Instructions for the task
Whenever a line in the listing contains "BUTTON", copy that line.

Provided records

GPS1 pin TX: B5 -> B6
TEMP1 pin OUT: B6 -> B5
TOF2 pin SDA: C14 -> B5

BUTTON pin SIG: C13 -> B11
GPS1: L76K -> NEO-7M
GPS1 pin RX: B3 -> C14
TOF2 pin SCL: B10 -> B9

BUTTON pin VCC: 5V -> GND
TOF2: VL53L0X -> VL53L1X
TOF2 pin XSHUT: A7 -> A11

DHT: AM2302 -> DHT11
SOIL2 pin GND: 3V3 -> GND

Response box
BUTTON pin SIG: C13 -> B11
BUTTON pin VCC: 5V -> GND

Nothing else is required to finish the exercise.